*** Begin section ***
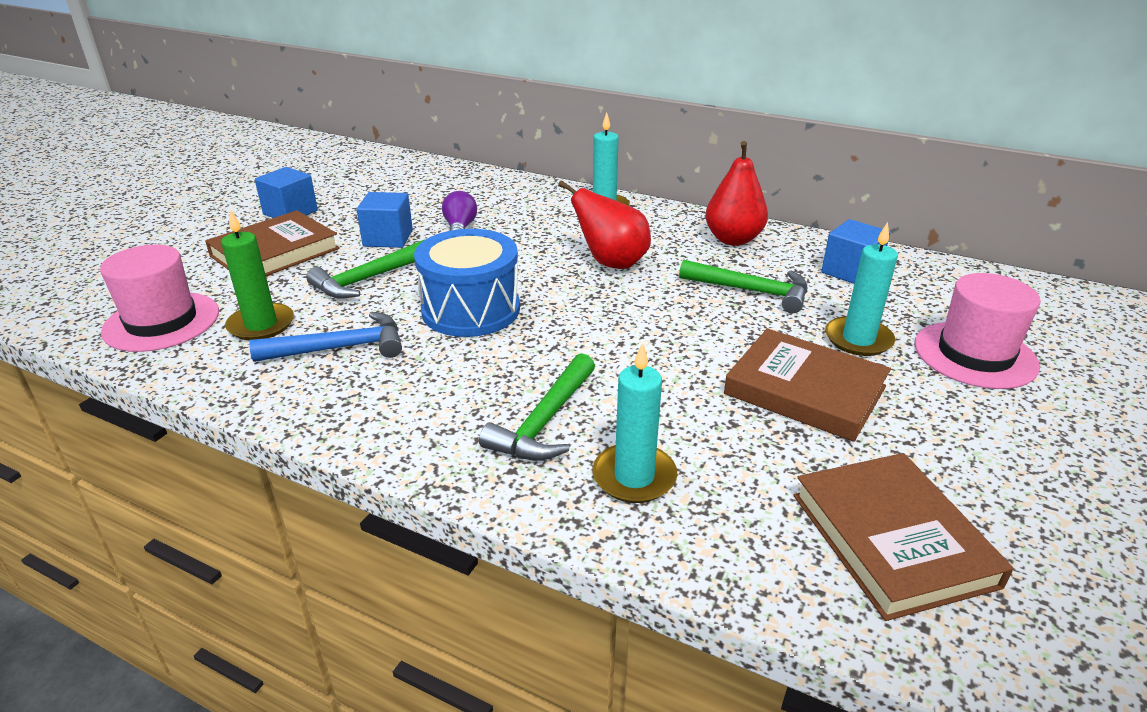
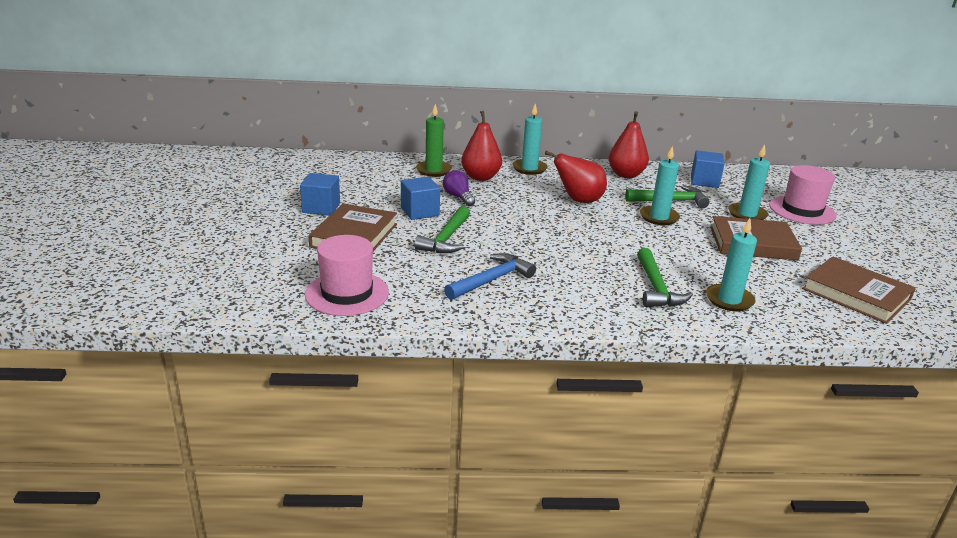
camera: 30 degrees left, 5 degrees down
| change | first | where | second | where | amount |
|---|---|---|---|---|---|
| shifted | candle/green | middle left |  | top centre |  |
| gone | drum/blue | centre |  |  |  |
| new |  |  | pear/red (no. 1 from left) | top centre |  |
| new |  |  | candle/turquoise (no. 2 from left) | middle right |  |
*** End section ***
Required action » Each line holding "left" in the records should be copied out.

Task response »
camera: 30 degrees left, 5 degrees down
| shifted | candle/green | middle left |  | top centre |  |
| new |  |  | pear/red (no. 1 from left) | top centre |  |
| new |  |  | candle/turquoise (no. 2 from left) | middle right |  |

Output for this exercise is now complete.